[Records from a data source]
"""

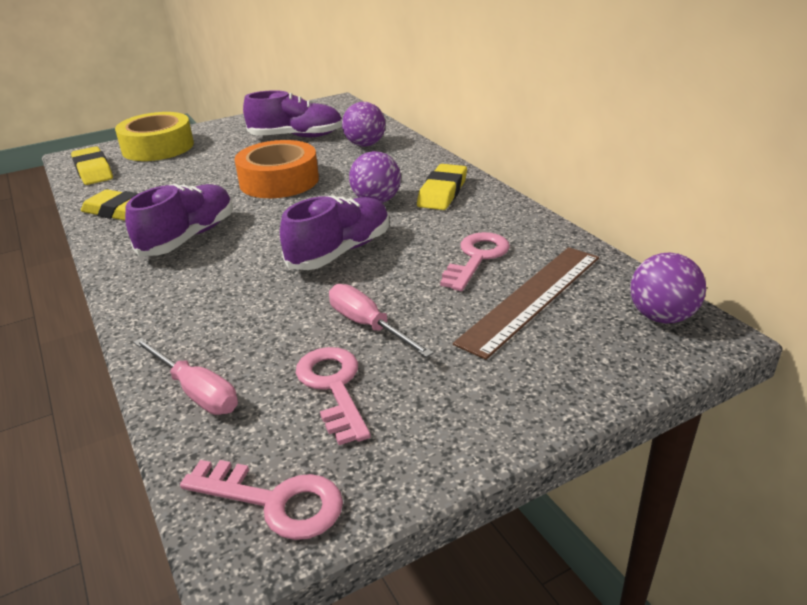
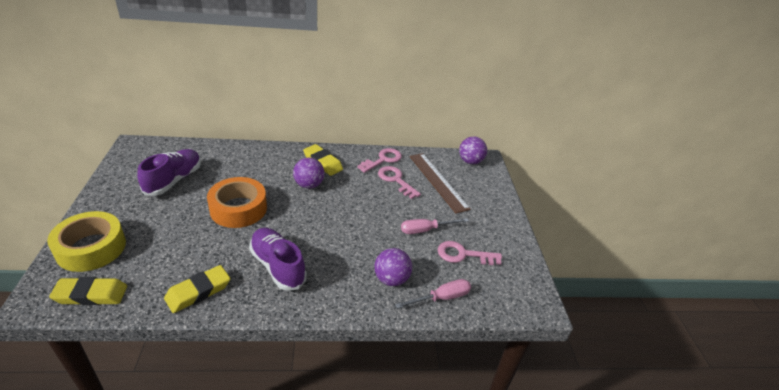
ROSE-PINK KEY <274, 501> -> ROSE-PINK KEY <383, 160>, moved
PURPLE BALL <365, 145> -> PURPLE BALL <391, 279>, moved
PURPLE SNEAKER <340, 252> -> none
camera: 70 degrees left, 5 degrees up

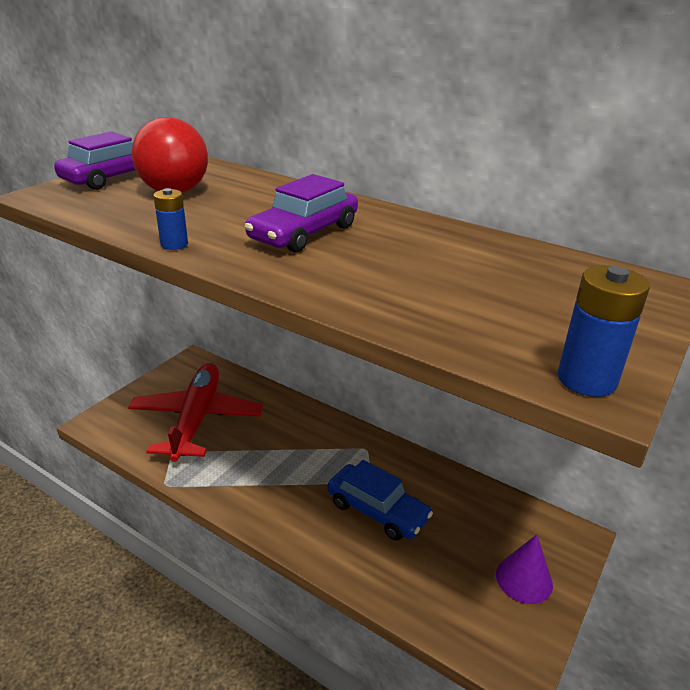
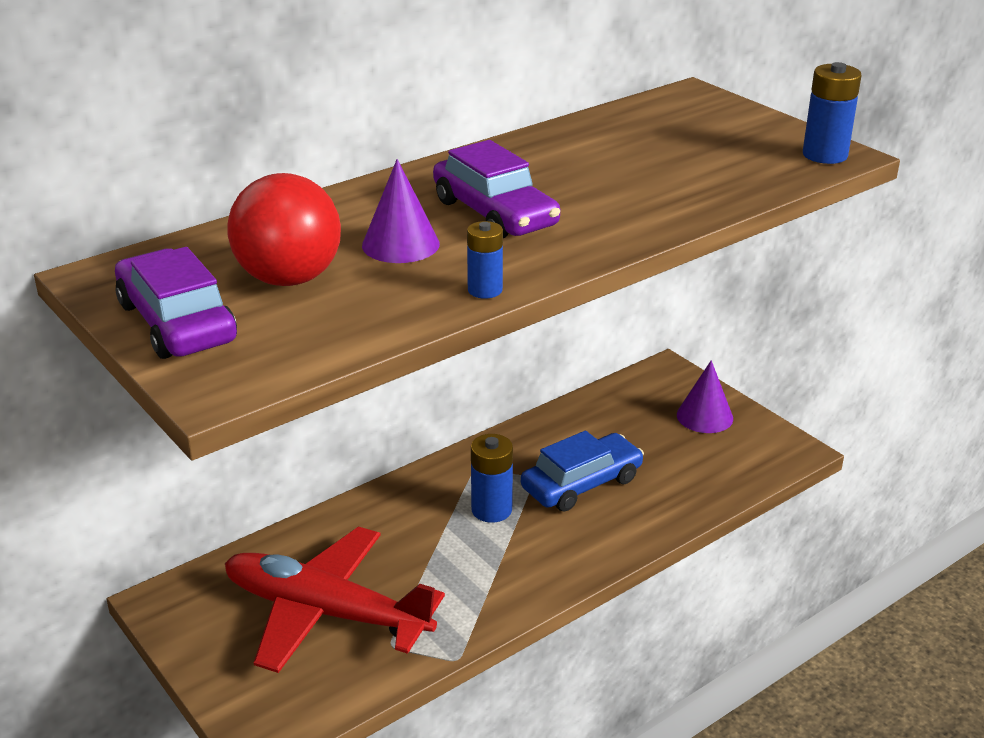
none -> PURPLE CONE SHAPE <400, 244>
none -> ROYAL BLUE AA BATTERY <491, 510>
camera: 70 degrees left, 0 degrees up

"""

Required action
No lines before the one containing "none -> ROYAL BLUE AA BATTERY <491, 510>" belong in the answer; write out that line and each one after it exactly, through the end of the records.

Finished exercise
none -> ROYAL BLUE AA BATTERY <491, 510>
camera: 70 degrees left, 0 degrees up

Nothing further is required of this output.